Work required> Once you find the line containing "(471, 519) = (504, 452): white" in the data below, copy it and each following line exactly, up to and including the line containing "(327, 120) = (213, 212): black", and nothing else.
━━━ Information ━━━
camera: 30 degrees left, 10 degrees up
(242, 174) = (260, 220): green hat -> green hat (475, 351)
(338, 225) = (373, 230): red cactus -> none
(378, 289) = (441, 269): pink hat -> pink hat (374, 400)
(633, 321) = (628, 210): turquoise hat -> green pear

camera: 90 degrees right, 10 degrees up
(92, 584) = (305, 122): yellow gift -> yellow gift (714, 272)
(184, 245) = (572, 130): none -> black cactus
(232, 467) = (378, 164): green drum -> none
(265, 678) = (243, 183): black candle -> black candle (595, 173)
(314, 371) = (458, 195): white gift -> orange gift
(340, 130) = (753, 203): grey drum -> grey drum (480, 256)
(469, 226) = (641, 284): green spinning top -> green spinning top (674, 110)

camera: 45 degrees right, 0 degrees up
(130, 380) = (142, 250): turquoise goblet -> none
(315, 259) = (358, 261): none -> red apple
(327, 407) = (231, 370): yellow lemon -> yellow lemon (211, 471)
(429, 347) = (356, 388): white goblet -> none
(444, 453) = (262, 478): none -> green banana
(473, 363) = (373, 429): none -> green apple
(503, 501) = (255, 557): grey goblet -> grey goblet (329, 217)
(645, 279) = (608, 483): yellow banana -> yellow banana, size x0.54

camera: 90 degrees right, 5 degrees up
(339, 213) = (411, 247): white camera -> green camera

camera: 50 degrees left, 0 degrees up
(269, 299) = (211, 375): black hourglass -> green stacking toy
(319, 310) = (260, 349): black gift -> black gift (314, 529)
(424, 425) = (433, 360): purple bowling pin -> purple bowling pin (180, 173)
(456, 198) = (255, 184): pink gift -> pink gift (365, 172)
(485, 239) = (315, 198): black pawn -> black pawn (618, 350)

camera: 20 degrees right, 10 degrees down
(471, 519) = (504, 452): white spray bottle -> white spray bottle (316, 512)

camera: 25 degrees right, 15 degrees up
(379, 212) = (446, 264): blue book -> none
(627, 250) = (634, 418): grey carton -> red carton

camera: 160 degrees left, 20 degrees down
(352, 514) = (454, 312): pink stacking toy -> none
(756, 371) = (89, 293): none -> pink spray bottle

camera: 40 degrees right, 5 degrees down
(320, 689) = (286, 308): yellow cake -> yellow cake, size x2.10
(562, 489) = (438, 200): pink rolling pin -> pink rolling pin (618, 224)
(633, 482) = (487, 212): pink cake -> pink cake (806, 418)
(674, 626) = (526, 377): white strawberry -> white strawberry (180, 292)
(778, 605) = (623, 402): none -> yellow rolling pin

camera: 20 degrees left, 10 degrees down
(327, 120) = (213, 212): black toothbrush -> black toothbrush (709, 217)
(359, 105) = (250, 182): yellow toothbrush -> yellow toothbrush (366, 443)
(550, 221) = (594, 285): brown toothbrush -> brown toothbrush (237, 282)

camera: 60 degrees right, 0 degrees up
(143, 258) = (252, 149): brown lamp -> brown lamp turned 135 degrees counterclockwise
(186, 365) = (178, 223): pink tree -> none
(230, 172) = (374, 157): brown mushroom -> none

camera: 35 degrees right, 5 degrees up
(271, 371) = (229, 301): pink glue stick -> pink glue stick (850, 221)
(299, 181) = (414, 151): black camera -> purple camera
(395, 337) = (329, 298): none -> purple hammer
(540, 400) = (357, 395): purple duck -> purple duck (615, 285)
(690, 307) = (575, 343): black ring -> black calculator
━━━
Output>
(471, 519) = (504, 452): white spray bottle -> white spray bottle (316, 512)

camera: 25 degrees right, 15 degrees up
(379, 212) = (446, 264): blue book -> none
(627, 250) = (634, 418): grey carton -> red carton

camera: 160 degrees left, 20 degrees down
(352, 514) = (454, 312): pink stacking toy -> none
(756, 371) = (89, 293): none -> pink spray bottle

camera: 40 degrees right, 5 degrees down
(320, 689) = (286, 308): yellow cake -> yellow cake, size x2.10
(562, 489) = (438, 200): pink rolling pin -> pink rolling pin (618, 224)
(633, 482) = (487, 212): pink cake -> pink cake (806, 418)
(674, 626) = (526, 377): white strawberry -> white strawberry (180, 292)
(778, 605) = (623, 402): none -> yellow rolling pin

camera: 20 degrees left, 10 degrees down
(327, 120) = (213, 212): black toothbrush -> black toothbrush (709, 217)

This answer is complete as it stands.